→ **TASK BRIEF**:
Which lines run from the one containing "PIXELS pin DIN: D5 -> D4" to the end of the records? Write them out exactly, both ends included, and nothing else.

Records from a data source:
========

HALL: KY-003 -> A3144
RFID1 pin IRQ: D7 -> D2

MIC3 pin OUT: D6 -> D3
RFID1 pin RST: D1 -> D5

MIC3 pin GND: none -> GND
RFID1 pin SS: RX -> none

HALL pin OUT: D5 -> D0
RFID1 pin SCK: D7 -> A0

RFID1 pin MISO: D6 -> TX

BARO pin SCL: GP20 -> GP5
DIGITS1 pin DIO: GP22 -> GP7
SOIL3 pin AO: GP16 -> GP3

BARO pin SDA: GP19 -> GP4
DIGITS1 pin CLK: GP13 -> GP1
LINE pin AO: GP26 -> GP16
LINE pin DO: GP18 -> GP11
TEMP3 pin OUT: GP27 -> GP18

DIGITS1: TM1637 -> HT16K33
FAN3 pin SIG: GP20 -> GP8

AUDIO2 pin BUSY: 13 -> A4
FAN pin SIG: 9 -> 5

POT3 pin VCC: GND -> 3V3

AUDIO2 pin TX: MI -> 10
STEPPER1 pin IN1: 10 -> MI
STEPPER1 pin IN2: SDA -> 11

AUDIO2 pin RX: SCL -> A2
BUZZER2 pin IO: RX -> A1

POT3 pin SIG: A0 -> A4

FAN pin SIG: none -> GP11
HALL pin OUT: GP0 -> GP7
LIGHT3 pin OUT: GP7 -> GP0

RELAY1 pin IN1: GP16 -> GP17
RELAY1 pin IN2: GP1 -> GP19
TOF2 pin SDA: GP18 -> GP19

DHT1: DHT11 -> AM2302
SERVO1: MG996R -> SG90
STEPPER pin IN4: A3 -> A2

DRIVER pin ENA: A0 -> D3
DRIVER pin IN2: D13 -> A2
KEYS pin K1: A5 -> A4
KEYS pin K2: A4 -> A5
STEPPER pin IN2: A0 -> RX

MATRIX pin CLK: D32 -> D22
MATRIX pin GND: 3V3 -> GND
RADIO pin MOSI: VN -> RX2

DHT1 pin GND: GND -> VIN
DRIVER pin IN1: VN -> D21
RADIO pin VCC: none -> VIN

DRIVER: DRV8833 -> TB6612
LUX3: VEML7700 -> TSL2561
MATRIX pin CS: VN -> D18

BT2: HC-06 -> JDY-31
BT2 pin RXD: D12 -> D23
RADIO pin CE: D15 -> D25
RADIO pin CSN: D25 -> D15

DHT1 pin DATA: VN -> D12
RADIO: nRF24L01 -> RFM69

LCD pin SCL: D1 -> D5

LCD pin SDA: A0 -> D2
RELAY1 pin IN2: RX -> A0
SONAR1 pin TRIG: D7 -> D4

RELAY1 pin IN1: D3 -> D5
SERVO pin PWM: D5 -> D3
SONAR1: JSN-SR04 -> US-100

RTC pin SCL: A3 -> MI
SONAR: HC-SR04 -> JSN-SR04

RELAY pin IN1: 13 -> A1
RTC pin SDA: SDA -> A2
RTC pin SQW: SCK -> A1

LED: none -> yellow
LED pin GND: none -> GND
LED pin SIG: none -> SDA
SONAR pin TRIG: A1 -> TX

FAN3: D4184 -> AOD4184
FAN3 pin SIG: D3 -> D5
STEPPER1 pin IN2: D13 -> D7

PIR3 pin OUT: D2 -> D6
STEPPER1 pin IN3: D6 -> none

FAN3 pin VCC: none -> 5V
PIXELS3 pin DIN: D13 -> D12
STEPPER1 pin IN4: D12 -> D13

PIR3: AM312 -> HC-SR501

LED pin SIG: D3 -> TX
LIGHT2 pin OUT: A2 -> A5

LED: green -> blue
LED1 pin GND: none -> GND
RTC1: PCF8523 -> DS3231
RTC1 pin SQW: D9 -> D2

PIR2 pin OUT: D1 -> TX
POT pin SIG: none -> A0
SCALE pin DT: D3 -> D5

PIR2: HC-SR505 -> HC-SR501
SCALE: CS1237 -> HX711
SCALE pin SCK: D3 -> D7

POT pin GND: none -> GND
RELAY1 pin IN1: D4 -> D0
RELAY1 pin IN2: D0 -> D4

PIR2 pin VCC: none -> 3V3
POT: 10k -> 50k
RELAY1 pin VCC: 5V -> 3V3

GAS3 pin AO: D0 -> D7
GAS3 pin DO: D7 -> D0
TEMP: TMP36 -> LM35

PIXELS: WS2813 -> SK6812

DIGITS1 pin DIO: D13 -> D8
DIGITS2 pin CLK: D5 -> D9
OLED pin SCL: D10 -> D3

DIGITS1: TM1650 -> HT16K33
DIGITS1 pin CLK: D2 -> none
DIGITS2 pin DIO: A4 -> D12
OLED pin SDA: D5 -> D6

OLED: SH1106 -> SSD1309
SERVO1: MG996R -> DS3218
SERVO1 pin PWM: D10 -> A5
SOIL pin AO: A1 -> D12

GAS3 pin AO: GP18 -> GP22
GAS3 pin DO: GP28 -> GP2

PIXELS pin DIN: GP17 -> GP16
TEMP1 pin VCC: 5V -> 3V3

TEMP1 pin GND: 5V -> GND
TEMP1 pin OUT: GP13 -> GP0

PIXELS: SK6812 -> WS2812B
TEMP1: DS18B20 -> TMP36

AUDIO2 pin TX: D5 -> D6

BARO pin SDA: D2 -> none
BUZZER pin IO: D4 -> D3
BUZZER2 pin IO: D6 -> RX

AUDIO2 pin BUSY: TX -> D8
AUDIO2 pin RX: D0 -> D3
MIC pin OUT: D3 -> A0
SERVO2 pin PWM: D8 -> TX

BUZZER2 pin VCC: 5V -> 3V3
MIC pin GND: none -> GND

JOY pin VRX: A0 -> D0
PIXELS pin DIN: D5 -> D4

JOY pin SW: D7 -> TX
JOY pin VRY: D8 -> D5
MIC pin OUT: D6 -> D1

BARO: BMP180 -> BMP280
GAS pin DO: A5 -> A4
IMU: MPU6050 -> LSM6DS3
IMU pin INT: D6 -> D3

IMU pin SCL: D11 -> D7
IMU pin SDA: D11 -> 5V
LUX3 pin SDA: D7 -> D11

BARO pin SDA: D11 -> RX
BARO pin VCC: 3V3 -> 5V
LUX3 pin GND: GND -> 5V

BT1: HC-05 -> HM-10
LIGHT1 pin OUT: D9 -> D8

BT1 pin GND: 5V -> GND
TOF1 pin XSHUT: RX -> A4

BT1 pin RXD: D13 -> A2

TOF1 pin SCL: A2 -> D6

========

→ **EXERCISE RESPONSE**:
PIXELS pin DIN: D5 -> D4

JOY pin SW: D7 -> TX
JOY pin VRY: D8 -> D5
MIC pin OUT: D6 -> D1

BARO: BMP180 -> BMP280
GAS pin DO: A5 -> A4
IMU: MPU6050 -> LSM6DS3
IMU pin INT: D6 -> D3

IMU pin SCL: D11 -> D7
IMU pin SDA: D11 -> 5V
LUX3 pin SDA: D7 -> D11

BARO pin SDA: D11 -> RX
BARO pin VCC: 3V3 -> 5V
LUX3 pin GND: GND -> 5V

BT1: HC-05 -> HM-10
LIGHT1 pin OUT: D9 -> D8

BT1 pin GND: 5V -> GND
TOF1 pin XSHUT: RX -> A4

BT1 pin RXD: D13 -> A2

TOF1 pin SCL: A2 -> D6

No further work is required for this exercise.